--- TASK REQUIREMENTS ---
Exactly the lines from the one containing "(421, 251) = (489, 274): turquoise" through the end of the data below are to be reproduced, and nothing besides them.

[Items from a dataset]
== Segment start ==

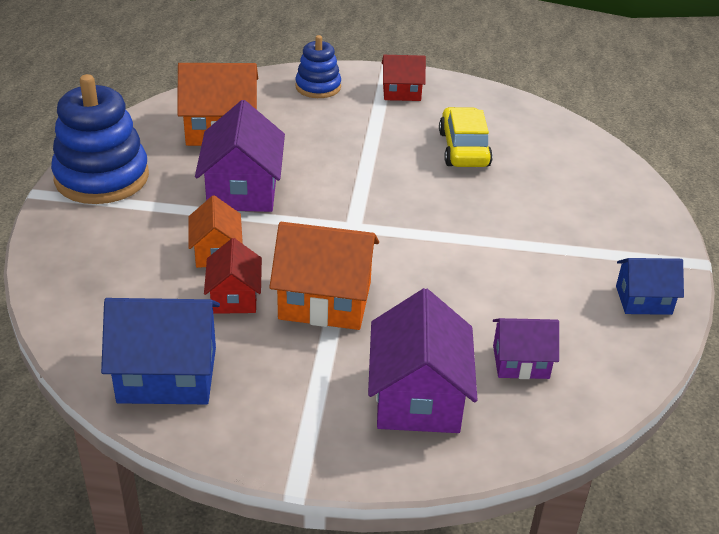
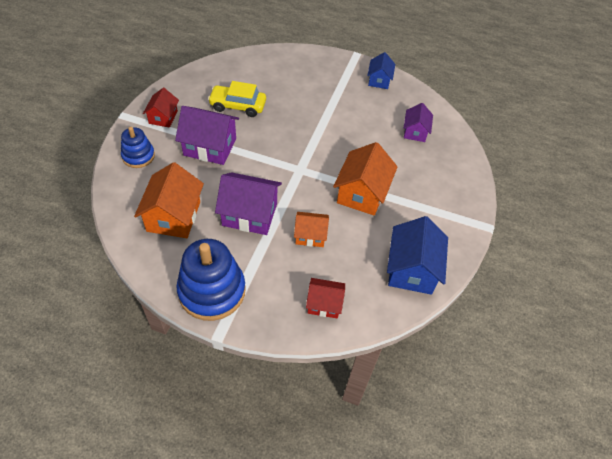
camera: 80 degrees left, 15 degrees up
(234, 297) = (353, 232): red house -> red house (324, 304)
(418, 397) = (435, 172): purple house -> purple house (210, 147)

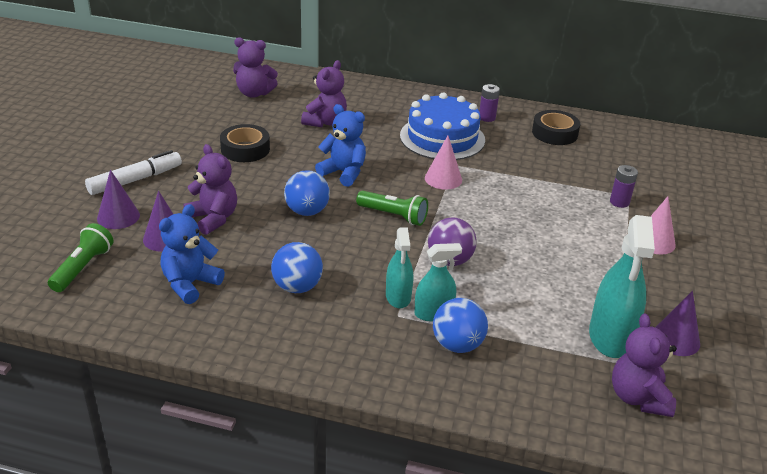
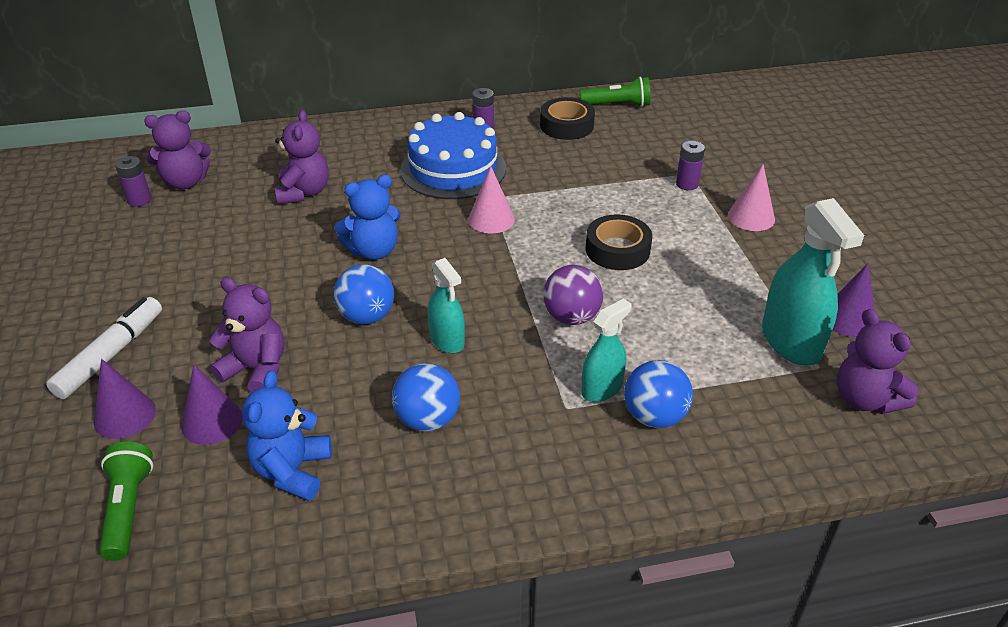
camera: 25 degrees left, 5 degrees up
(218, 96) = (139, 200): none -> purple battery
(245, 149) = (229, 261): black tape -> black tape (617, 250)
(343, 173) = (373, 251): blue teddy bear -> blue teddy bear turned 150 degrees clockwise
(393, 216) = (471, 285): green flashlight -> green flashlight (617, 105)
(398, 297) = (550, 384): turquoise spray bottle -> turquoise spray bottle (447, 340)

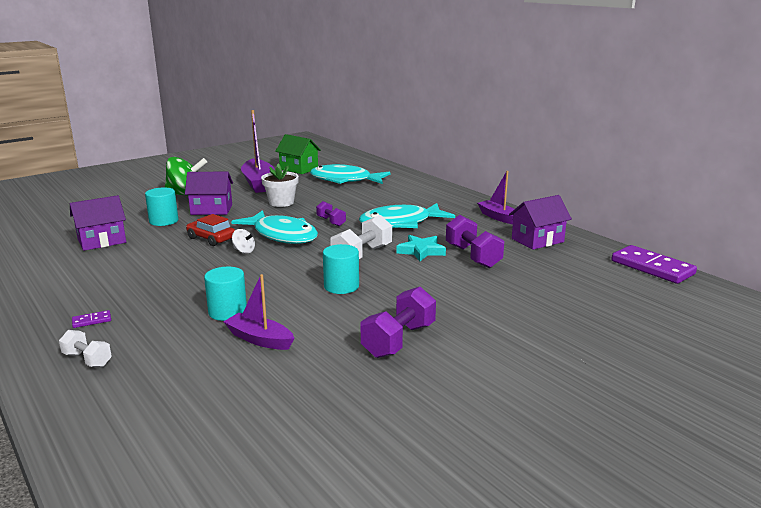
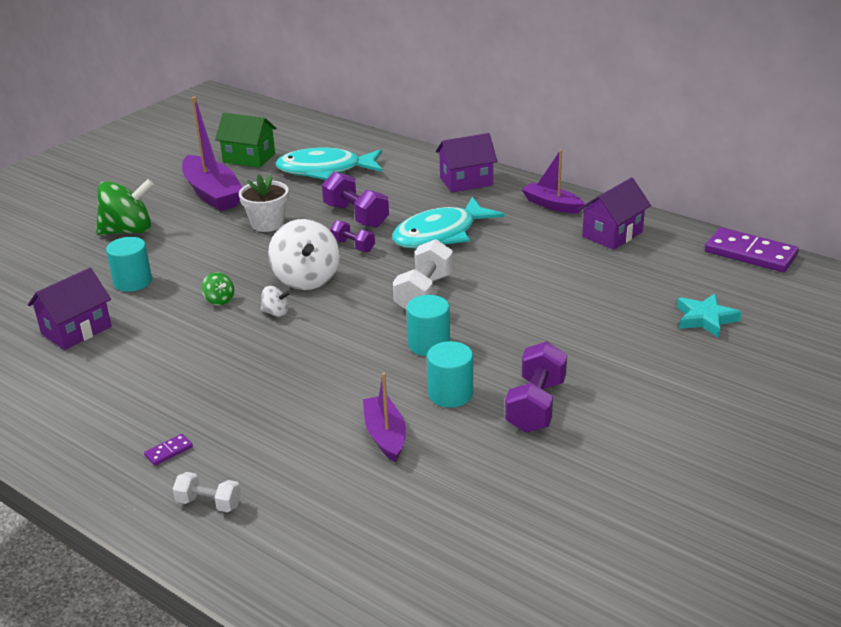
camera: 15 degrees left, 10 degrees up
(211, 210) = (183, 251): purple house -> purple house (466, 181)
(211, 238) = (219, 300): red car -> green spinning top
(227, 312) = (322, 406): turquoise cylinder -> turquoise cylinder (450, 394)
(260, 339) = (385, 435): purple boat -> purple boat turned 60 degrees clockwise
(282, 235) = (306, 279): turquoise fish -> white spinning top
(421, 251) = (489, 274): turquoise star -> turquoise star (705, 319)
(473, 256) = (552, 272): purple dumbbell -> purple dumbbell (356, 216)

== Segment end ==

--- SOLUTION TO THE EXERCISE ---
(421, 251) = (489, 274): turquoise star -> turquoise star (705, 319)
(473, 256) = (552, 272): purple dumbbell -> purple dumbbell (356, 216)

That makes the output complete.